■ **Supplied records**
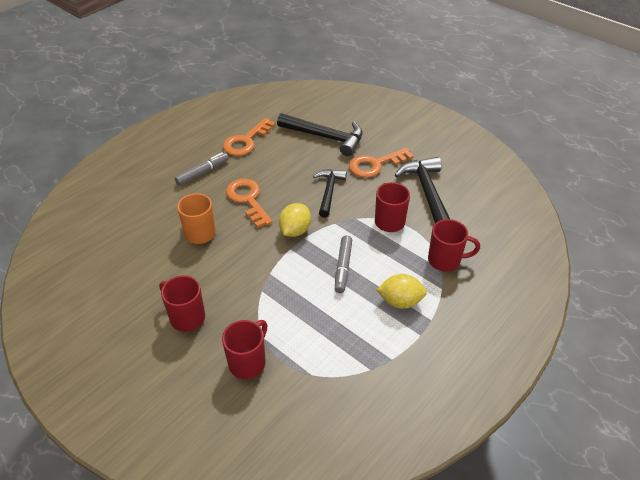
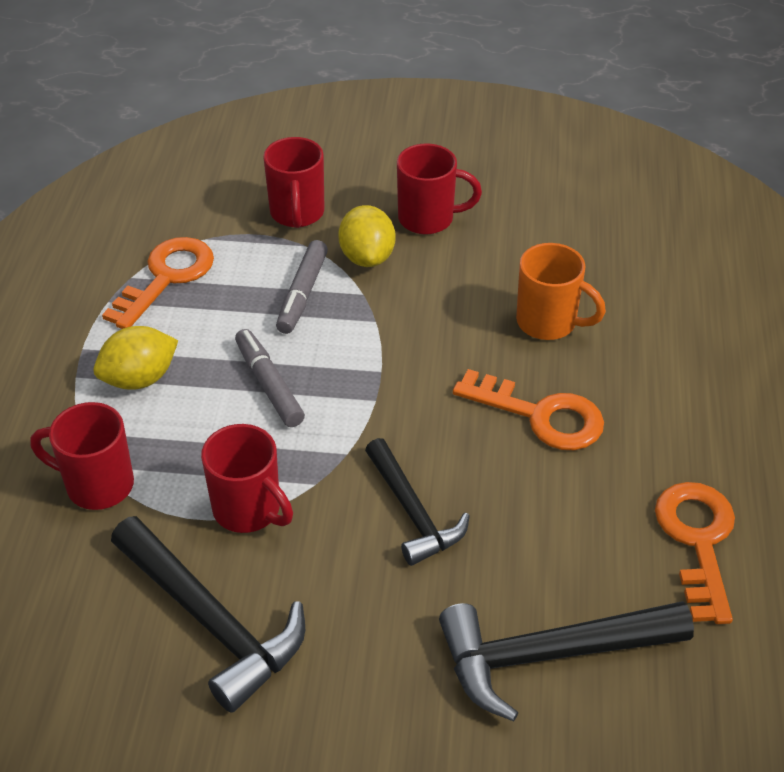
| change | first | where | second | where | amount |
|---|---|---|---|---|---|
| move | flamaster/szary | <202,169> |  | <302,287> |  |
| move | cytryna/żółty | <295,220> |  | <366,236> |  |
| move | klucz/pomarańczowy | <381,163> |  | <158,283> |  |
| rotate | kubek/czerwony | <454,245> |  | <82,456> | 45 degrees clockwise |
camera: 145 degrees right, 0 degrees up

■ **Exercise directions**
Your copy of the entries must be exact and must contain no pictures.

■ **Task output**
| change | first | where | second | where | amount |
|---|---|---|---|---|---|
| move | flamaster/szary | <202,169> |  | <302,287> |  |
| move | cytryna/żółty | <295,220> |  | <366,236> |  |
| move | klucz/pomarańczowy | <381,163> |  | <158,283> |  |
| rotate | kubek/czerwony | <454,245> |  | <82,456> | 45 degrees clockwise |
camera: 145 degrees right, 0 degrees up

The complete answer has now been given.